=== Available data ===
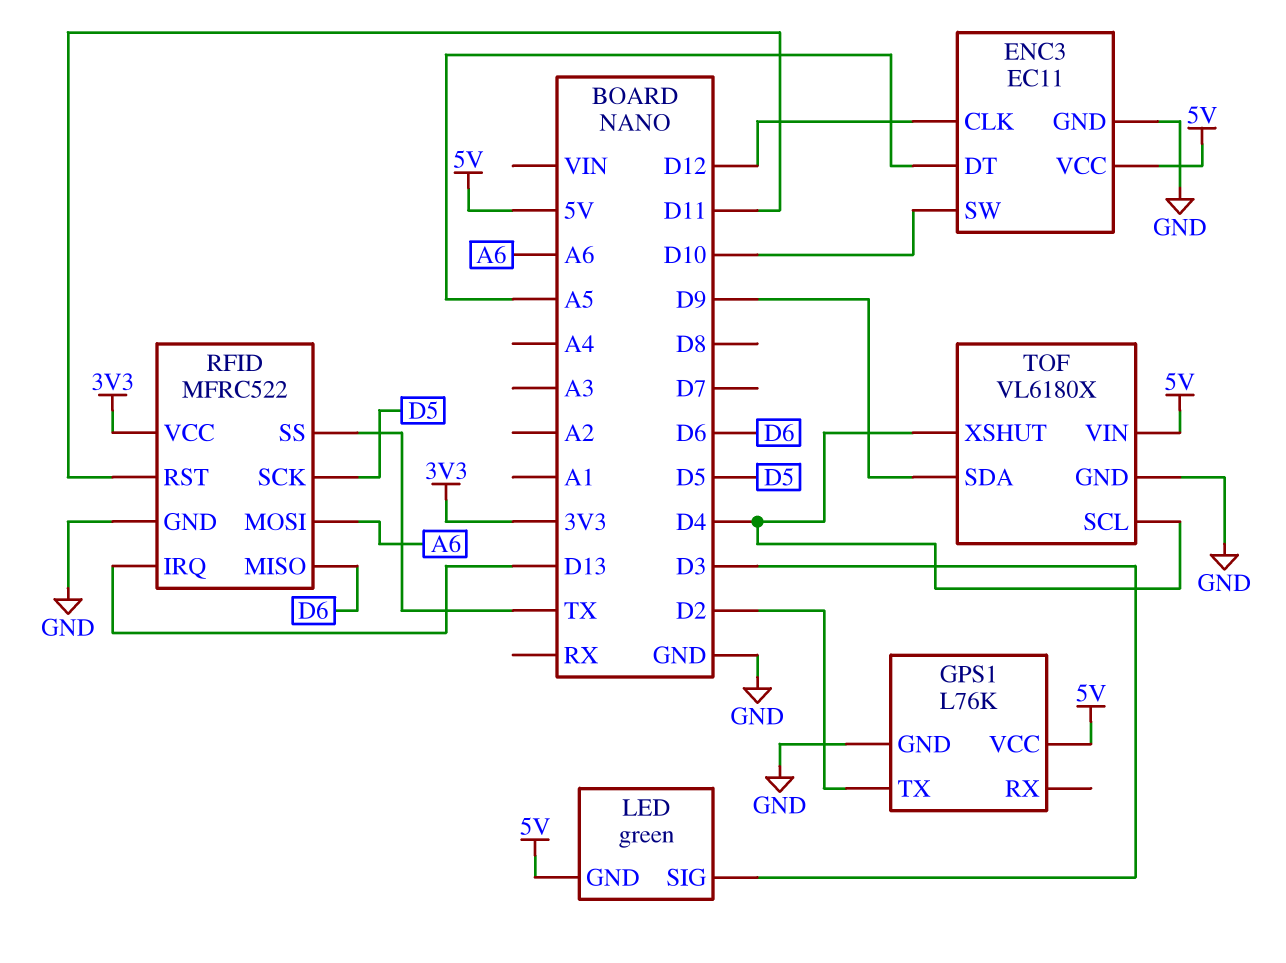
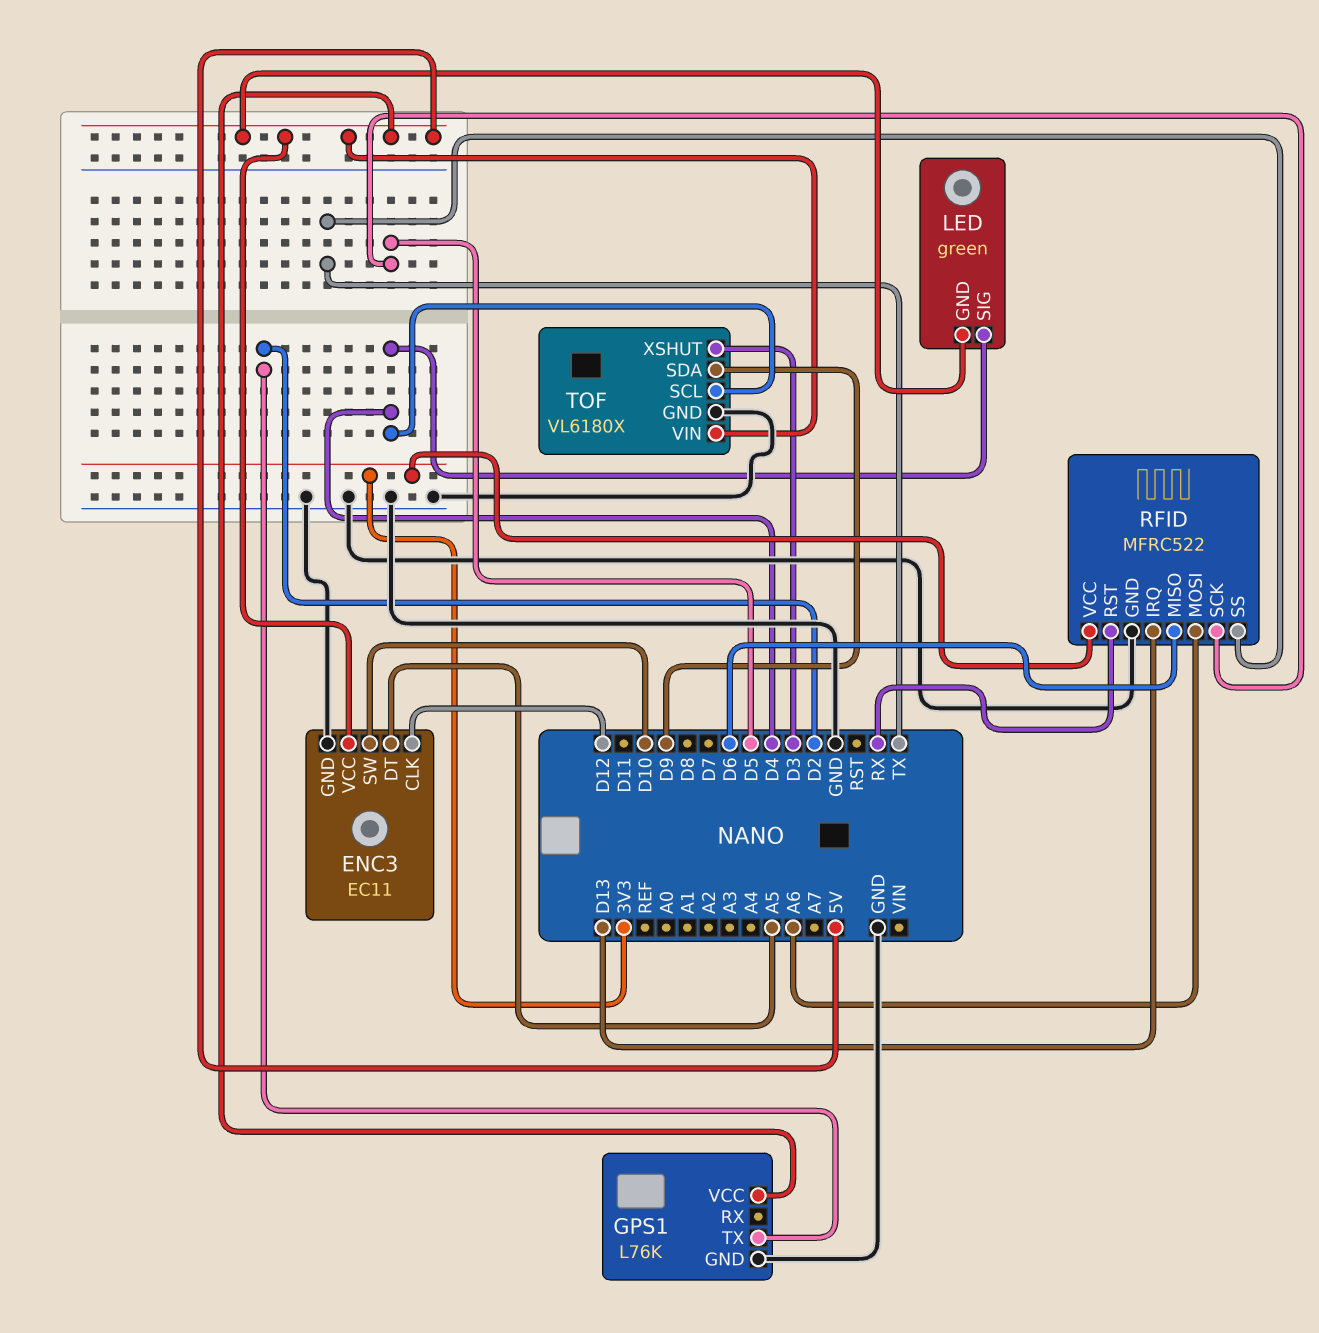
LED pin SIG: D3 -> D4
RFID pin RST: D11 -> RX
TOF pin XSHUT: D4 -> D3

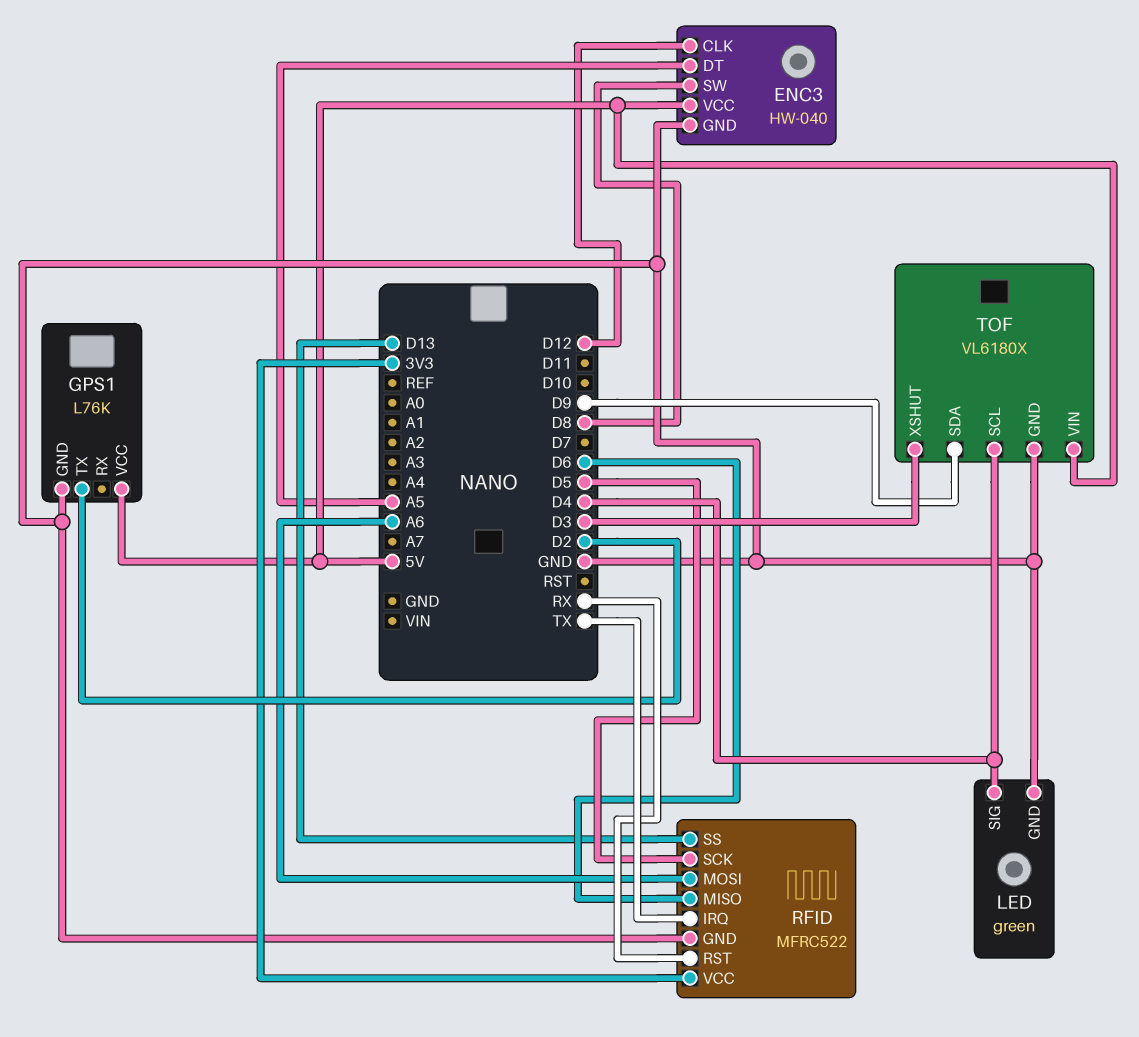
ENC3: EC11 -> HW-040
ENC3 pin SW: D10 -> D8
LED pin GND: 5V -> GND
RFID pin IRQ: D13 -> TX
RFID pin SS: TX -> D13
===
§ Exercise
Return each line above exactly; any pictures are to be skipped.

§ Result
LED pin SIG: D3 -> D4
RFID pin RST: D11 -> RX
TOF pin XSHUT: D4 -> D3

ENC3: EC11 -> HW-040
ENC3 pin SW: D10 -> D8
LED pin GND: 5V -> GND
RFID pin IRQ: D13 -> TX
RFID pin SS: TX -> D13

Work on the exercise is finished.